Assignment. In the records below, find the line containing "(469, 519) = (697, 295): yellow", then reproduce that line and every one after it to the end, exactly and alone.

Stored data.
>>>

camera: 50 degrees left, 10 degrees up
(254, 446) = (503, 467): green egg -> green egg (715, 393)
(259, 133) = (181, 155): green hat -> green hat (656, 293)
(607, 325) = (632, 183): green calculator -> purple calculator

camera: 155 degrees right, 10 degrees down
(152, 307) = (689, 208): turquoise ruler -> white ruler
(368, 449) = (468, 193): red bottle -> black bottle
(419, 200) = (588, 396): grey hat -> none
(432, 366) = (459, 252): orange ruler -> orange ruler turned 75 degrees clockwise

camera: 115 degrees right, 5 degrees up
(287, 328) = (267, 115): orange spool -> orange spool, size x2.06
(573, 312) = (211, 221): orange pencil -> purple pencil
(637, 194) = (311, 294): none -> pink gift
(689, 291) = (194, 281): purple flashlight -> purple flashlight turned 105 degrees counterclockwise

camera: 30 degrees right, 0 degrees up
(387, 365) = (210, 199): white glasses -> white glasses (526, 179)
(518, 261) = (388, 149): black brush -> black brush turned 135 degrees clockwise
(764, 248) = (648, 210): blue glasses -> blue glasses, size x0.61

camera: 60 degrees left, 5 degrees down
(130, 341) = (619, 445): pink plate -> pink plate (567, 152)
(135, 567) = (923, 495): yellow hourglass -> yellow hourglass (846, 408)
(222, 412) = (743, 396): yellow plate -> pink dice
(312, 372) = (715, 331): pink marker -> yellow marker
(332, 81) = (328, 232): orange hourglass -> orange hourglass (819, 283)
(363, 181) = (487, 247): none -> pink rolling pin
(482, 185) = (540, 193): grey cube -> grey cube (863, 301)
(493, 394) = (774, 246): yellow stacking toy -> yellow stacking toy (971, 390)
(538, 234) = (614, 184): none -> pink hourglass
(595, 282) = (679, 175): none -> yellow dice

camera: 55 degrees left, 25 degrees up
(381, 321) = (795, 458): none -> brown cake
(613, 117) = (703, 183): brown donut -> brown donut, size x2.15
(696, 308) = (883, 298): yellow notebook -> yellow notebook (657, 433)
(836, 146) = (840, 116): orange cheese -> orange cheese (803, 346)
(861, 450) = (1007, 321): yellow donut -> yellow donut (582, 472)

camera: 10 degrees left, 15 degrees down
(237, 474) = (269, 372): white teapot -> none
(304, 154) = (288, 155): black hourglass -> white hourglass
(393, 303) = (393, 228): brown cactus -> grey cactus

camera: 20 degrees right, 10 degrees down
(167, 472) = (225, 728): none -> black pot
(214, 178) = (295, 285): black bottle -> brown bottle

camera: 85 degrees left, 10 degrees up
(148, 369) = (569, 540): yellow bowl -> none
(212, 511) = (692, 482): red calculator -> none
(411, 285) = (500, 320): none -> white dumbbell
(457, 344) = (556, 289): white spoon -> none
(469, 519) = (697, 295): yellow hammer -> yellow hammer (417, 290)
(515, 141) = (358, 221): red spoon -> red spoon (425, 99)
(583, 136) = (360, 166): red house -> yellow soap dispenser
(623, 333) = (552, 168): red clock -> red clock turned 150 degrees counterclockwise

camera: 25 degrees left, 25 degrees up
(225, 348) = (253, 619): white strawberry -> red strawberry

<<<

Task answer.
(469, 519) = (697, 295): yellow hammer -> yellow hammer (417, 290)
(515, 141) = (358, 221): red spoon -> red spoon (425, 99)
(583, 136) = (360, 166): red house -> yellow soap dispenser
(623, 333) = (552, 168): red clock -> red clock turned 150 degrees counterclockwise

camera: 25 degrees left, 25 degrees up
(225, 348) = (253, 619): white strawberry -> red strawberry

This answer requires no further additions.